Assignment -
Everything from the line with "R5: 10 (AMP, FB) -> 10 (GND, ZOB)" down to the last line of the material below must be written out exactly. Leave out all other lines.

Data for analysis -
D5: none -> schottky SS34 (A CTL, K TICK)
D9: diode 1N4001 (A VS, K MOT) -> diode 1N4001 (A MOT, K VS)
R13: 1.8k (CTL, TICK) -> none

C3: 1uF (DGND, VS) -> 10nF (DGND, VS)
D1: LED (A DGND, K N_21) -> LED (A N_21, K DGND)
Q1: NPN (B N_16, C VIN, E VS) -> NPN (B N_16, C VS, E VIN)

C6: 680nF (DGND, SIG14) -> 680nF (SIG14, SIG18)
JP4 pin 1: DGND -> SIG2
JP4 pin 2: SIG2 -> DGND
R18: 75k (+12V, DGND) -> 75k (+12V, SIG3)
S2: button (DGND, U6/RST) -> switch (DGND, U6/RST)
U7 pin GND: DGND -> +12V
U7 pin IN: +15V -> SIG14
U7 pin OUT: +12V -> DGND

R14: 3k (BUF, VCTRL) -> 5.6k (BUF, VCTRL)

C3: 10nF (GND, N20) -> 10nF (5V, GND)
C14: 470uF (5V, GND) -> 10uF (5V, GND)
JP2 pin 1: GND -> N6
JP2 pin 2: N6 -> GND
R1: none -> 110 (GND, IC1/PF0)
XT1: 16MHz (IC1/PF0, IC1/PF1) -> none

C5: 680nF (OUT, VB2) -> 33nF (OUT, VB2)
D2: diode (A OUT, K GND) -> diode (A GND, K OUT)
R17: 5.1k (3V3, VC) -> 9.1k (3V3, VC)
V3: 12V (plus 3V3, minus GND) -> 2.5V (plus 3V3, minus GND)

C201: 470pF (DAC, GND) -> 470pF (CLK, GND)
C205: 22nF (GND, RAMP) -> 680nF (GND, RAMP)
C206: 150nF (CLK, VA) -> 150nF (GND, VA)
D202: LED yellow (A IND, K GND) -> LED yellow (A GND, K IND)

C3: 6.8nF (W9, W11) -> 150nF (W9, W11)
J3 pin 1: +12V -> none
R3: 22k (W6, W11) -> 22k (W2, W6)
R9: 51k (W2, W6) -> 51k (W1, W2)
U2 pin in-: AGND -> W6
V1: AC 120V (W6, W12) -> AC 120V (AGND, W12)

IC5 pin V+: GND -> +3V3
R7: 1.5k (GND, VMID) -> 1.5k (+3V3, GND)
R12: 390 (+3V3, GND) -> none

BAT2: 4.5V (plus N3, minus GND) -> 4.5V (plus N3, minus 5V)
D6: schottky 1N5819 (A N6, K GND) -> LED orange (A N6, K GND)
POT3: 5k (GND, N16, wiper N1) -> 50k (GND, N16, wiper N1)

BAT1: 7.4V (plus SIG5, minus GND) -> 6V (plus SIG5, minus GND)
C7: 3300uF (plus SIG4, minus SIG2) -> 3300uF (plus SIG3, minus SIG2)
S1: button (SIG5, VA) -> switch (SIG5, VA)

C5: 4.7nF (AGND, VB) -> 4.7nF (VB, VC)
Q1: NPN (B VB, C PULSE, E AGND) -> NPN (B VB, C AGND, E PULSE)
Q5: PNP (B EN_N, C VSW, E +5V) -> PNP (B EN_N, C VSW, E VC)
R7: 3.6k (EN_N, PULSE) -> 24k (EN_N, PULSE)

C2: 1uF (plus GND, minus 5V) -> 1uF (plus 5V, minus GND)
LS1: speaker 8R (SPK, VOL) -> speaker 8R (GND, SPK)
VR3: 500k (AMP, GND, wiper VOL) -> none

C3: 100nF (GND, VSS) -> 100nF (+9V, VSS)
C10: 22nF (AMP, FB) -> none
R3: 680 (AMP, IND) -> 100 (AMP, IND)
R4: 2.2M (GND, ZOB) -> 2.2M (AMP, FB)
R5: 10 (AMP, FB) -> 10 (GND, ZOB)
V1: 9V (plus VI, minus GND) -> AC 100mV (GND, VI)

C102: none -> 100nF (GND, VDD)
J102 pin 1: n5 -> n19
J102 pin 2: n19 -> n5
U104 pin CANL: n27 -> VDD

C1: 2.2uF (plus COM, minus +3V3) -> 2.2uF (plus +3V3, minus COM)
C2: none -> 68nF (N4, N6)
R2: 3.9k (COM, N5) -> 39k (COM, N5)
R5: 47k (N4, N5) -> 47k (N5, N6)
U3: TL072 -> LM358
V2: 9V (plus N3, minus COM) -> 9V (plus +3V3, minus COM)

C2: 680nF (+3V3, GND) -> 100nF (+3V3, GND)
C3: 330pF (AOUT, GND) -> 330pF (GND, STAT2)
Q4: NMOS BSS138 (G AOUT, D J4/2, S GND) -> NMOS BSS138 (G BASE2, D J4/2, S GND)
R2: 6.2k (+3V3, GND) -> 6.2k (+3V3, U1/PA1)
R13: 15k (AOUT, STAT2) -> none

Result of this exercise -
R5: 10 (AMP, FB) -> 10 (GND, ZOB)
V1: 9V (plus VI, minus GND) -> AC 100mV (GND, VI)

C102: none -> 100nF (GND, VDD)
J102 pin 1: n5 -> n19
J102 pin 2: n19 -> n5
U104 pin CANL: n27 -> VDD

C1: 2.2uF (plus COM, minus +3V3) -> 2.2uF (plus +3V3, minus COM)
C2: none -> 68nF (N4, N6)
R2: 3.9k (COM, N5) -> 39k (COM, N5)
R5: 47k (N4, N5) -> 47k (N5, N6)
U3: TL072 -> LM358
V2: 9V (plus N3, minus COM) -> 9V (plus +3V3, minus COM)

C2: 680nF (+3V3, GND) -> 100nF (+3V3, GND)
C3: 330pF (AOUT, GND) -> 330pF (GND, STAT2)
Q4: NMOS BSS138 (G AOUT, D J4/2, S GND) -> NMOS BSS138 (G BASE2, D J4/2, S GND)
R2: 6.2k (+3V3, GND) -> 6.2k (+3V3, U1/PA1)
R13: 15k (AOUT, STAT2) -> none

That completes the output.